Record excerpts →

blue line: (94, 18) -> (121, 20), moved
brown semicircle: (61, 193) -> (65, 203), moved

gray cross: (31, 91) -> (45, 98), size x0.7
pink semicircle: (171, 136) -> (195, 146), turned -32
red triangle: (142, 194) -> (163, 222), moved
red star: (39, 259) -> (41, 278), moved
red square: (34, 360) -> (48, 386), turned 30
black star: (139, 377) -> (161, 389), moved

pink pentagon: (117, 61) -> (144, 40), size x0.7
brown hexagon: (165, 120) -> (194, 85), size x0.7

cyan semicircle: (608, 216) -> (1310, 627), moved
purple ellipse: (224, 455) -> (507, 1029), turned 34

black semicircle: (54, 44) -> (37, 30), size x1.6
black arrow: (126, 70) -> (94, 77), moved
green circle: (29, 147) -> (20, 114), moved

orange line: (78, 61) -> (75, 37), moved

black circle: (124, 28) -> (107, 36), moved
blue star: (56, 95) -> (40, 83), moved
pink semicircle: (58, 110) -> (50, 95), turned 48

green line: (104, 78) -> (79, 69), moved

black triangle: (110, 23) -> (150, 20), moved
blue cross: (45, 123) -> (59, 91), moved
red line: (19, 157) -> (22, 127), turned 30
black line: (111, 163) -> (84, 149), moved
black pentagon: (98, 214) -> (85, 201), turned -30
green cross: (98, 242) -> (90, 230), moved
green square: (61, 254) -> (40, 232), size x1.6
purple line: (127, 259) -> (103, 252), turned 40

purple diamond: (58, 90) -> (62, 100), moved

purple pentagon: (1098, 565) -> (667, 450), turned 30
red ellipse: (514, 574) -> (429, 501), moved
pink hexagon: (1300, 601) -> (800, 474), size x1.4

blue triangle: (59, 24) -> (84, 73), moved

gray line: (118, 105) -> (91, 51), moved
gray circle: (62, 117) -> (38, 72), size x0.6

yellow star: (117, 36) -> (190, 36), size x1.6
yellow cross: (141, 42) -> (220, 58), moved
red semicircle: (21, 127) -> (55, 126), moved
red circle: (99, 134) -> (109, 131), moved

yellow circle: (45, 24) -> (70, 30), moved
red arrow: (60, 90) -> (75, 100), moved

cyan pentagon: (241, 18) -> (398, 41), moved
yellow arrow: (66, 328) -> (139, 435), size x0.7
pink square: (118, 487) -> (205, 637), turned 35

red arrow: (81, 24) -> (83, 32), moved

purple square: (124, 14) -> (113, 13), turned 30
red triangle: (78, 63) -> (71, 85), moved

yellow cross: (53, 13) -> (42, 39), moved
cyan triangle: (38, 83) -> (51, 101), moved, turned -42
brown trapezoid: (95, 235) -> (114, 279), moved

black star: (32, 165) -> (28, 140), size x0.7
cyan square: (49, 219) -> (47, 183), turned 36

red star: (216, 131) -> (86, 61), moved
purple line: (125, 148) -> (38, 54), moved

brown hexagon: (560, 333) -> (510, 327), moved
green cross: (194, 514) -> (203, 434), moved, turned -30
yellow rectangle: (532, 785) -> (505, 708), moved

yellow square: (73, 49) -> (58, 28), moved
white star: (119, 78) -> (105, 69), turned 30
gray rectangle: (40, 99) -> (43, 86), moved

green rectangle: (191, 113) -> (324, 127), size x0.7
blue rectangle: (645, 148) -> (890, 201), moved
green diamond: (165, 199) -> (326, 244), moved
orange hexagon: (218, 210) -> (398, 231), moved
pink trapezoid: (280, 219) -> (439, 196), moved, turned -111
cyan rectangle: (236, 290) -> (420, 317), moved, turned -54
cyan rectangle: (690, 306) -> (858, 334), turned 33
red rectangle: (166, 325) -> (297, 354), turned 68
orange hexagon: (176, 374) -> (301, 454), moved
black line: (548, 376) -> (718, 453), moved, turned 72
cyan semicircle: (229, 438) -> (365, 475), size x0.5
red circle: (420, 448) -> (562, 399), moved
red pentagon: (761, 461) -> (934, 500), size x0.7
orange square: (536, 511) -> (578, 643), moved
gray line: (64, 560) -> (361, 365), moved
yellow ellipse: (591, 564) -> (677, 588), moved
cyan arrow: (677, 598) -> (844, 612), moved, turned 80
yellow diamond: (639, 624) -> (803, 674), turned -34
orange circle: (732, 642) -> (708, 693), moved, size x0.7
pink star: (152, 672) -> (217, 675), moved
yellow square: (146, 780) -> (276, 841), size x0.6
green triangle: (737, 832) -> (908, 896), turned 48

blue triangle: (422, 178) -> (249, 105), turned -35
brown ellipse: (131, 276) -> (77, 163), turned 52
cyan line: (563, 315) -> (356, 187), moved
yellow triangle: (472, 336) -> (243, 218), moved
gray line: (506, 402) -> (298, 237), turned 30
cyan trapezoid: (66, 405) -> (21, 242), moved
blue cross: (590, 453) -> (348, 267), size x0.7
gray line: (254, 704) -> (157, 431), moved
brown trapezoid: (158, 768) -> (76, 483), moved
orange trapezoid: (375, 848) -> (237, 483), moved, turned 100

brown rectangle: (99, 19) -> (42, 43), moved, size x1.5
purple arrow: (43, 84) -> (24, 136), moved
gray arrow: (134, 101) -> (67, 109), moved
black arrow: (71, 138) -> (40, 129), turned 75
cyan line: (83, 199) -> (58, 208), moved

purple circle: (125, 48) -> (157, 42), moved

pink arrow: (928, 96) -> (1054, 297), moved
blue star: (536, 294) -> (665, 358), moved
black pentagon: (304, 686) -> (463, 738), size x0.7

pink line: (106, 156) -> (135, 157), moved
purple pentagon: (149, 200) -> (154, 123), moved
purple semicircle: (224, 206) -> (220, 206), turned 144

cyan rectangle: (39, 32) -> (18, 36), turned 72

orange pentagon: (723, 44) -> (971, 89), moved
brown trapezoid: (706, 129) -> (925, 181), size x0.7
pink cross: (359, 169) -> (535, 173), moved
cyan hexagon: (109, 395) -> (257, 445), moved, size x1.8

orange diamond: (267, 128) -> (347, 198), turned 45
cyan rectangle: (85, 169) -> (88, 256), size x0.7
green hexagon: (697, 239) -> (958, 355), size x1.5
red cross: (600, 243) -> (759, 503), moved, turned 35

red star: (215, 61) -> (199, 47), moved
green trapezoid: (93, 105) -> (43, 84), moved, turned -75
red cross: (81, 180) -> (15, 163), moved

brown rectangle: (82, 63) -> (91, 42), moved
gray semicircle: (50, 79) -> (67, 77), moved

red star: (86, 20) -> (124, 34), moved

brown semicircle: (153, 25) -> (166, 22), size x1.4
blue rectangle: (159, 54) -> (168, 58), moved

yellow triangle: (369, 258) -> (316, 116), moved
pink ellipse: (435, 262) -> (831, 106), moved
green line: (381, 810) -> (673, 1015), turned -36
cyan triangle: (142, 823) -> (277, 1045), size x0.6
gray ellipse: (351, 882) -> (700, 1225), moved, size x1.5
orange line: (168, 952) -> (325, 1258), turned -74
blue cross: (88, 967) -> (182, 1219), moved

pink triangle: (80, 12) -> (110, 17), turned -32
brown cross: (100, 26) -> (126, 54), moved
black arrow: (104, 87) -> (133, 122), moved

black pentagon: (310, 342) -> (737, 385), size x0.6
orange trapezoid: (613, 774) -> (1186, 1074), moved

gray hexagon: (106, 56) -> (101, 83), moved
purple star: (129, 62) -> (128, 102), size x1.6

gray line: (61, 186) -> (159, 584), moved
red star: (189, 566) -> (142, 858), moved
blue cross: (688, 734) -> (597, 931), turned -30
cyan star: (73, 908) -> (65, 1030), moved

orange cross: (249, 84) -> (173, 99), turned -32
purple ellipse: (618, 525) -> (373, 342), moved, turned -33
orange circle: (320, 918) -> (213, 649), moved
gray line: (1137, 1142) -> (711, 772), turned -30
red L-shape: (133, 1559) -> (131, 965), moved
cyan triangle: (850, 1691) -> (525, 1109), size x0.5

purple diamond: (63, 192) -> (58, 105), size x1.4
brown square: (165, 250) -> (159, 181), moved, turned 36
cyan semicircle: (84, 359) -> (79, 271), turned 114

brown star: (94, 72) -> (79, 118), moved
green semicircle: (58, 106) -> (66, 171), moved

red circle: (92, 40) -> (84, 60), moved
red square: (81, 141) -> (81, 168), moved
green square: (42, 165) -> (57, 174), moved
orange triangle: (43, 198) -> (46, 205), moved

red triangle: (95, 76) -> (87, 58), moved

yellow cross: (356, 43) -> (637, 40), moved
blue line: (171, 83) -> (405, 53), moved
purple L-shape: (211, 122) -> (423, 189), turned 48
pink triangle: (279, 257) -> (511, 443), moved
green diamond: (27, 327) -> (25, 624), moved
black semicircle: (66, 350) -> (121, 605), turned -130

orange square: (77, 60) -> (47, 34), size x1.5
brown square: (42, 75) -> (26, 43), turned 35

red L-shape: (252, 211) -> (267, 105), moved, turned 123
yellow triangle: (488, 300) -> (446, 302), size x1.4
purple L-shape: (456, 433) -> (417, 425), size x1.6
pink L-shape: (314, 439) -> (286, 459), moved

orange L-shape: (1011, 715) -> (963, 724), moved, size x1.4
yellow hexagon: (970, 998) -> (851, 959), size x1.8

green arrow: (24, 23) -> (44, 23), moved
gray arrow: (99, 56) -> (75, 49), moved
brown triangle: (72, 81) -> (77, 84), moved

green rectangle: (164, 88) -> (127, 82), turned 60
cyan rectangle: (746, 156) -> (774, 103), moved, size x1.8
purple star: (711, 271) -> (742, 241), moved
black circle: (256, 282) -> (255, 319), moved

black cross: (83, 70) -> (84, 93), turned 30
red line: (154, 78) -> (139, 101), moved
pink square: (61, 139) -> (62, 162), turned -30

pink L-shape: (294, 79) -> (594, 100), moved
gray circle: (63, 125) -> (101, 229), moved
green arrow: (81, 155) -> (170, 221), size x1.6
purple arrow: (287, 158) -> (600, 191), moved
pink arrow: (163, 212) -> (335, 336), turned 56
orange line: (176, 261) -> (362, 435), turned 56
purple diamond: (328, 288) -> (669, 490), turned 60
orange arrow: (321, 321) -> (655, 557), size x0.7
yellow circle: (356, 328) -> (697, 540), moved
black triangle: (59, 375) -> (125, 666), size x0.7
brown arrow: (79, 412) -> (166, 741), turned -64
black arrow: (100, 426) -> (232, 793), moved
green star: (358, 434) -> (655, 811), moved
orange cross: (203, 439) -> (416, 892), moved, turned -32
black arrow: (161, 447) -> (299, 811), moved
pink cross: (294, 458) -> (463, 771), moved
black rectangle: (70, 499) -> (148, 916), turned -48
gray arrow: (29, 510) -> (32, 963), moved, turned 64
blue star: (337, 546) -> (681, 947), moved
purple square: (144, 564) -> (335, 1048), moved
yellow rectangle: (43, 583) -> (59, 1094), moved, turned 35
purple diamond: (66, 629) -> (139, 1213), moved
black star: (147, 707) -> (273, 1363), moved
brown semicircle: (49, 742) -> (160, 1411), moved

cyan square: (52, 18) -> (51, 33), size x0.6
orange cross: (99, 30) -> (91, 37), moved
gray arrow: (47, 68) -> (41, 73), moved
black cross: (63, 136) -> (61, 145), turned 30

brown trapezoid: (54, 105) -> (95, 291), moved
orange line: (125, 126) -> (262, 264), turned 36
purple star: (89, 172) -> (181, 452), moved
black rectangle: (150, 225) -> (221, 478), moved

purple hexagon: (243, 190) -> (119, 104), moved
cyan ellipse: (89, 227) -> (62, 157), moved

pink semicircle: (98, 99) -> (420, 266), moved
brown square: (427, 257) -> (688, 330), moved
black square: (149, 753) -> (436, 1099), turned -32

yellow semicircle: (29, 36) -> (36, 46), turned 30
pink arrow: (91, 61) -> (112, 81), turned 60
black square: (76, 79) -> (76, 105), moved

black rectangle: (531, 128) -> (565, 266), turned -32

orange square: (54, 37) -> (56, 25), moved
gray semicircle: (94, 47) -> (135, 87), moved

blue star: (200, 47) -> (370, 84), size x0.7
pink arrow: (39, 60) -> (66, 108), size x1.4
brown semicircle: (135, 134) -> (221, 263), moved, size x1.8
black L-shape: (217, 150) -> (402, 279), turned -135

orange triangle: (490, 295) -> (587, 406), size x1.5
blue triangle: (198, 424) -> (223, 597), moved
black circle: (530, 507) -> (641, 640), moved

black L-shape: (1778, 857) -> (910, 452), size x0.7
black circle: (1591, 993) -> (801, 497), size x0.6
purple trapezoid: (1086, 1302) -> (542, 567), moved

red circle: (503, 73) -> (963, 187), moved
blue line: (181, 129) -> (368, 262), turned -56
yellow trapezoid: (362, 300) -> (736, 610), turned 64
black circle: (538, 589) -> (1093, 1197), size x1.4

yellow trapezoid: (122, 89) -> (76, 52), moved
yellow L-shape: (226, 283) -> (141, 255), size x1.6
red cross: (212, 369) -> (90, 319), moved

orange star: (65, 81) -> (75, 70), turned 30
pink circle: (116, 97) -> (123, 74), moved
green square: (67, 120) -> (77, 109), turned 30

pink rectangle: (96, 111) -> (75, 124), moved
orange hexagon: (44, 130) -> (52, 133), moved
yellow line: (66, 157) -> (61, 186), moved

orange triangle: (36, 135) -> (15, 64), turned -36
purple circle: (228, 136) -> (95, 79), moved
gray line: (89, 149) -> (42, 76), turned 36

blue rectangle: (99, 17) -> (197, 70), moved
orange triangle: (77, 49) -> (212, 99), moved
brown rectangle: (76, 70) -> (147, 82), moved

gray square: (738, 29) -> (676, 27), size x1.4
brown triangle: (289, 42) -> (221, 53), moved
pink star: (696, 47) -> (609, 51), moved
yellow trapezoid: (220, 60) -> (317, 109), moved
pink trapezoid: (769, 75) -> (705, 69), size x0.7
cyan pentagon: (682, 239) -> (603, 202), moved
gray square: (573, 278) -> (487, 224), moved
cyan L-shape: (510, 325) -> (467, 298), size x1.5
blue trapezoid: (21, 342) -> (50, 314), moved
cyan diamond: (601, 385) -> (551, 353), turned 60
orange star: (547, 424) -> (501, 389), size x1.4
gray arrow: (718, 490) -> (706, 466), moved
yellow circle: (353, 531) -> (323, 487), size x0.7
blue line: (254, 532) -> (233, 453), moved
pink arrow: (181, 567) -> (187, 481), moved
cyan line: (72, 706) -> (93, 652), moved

What you should do → Above are some lines. Repeat exactly, and only, those from the line that has "yellow hexagon: (970, 998)" through the line that has "cyan rectangle: (746, 156)".

Exercise result →
yellow hexagon: (970, 998) -> (851, 959), size x1.8

green arrow: (24, 23) -> (44, 23), moved
gray arrow: (99, 56) -> (75, 49), moved
brown triangle: (72, 81) -> (77, 84), moved

green rectangle: (164, 88) -> (127, 82), turned 60
cyan rectangle: (746, 156) -> (774, 103), moved, size x1.8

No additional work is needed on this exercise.